Description of the task. Return every one of the rows below verbatim, keeping their order.

Records for this exercise.
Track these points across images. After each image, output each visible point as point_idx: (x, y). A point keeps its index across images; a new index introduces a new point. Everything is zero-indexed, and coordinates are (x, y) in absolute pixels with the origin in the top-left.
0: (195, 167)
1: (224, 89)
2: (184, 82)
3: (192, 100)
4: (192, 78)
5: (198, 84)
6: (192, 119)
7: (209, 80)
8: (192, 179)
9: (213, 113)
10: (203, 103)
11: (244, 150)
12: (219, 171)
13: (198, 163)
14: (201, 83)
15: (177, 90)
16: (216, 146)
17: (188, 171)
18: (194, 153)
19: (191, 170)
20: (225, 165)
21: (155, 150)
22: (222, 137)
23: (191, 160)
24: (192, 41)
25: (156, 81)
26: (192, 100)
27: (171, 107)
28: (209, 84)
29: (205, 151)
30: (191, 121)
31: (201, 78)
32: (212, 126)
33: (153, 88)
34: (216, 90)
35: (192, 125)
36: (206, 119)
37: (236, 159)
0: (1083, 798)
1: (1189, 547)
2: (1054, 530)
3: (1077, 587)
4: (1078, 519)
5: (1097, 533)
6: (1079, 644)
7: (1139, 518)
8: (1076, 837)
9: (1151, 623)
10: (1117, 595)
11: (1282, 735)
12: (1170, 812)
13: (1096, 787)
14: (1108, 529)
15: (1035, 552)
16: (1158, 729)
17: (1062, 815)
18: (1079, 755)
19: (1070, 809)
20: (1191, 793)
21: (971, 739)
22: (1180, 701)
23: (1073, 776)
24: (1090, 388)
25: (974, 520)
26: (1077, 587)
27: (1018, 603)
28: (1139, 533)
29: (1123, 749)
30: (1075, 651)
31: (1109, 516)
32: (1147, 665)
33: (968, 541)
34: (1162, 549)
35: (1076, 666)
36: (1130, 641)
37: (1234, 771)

Exercise response.
Track these points across images. After each image, output each visible point as point_idx: (x, y). A point keeps its index across images; a new index introduces a new point. Everything is zero-indexed, and coordinates are (x, y) in absolute pixels with the origin in the top-left.
0: (195, 167)
1: (224, 89)
2: (184, 82)
3: (192, 100)
4: (192, 78)
5: (198, 84)
6: (192, 119)
7: (209, 80)
8: (192, 179)
9: (213, 113)
10: (203, 103)
11: (244, 150)
12: (219, 171)
13: (198, 163)
14: (201, 83)
15: (177, 90)
16: (216, 146)
17: (188, 171)
18: (194, 153)
19: (191, 170)
20: (225, 165)
21: (155, 150)
22: (222, 137)
23: (191, 160)
24: (192, 41)
25: (156, 81)
26: (192, 100)
27: (171, 107)
28: (209, 84)
29: (205, 151)
30: (191, 121)
31: (201, 78)
32: (212, 126)
33: (153, 88)
34: (216, 90)
35: (192, 125)
36: (206, 119)
37: (236, 159)
0: (1083, 798)
1: (1189, 547)
2: (1054, 530)
3: (1077, 587)
4: (1078, 519)
5: (1097, 533)
6: (1079, 644)
7: (1139, 518)
8: (1076, 837)
9: (1151, 623)
10: (1117, 595)
11: (1282, 735)
12: (1170, 812)
13: (1096, 787)
14: (1108, 529)
15: (1035, 552)
16: (1158, 729)
17: (1062, 815)
18: (1079, 755)
19: (1070, 809)
20: (1191, 793)
21: (971, 739)
22: (1180, 701)
23: (1073, 776)
24: (1090, 388)
25: (974, 520)
26: (1077, 587)
27: (1018, 603)
28: (1139, 533)
29: (1123, 749)
30: (1075, 651)
31: (1109, 516)
32: (1147, 665)
33: (968, 541)
34: (1162, 549)
35: (1076, 666)
36: (1130, 641)
37: (1234, 771)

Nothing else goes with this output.